_RECORDS SUPPLIED_
[Start of section]
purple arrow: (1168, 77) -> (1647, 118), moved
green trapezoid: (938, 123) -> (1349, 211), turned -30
[End of section]
[Start of section]
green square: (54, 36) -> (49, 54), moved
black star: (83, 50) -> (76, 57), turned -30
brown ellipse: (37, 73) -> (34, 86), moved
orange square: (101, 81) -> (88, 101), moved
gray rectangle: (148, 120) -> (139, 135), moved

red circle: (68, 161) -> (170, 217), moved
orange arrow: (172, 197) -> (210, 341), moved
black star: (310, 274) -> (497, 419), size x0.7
[End of section]
_TRY IT_
Produce a word-for-word copy of everything above from the line holding "red circle: (68, 161) -> (170, 217), moved" down to the line holding "black star: (310, 274)", with both of those lines kept.

_RESULT_
red circle: (68, 161) -> (170, 217), moved
orange arrow: (172, 197) -> (210, 341), moved
black star: (310, 274) -> (497, 419), size x0.7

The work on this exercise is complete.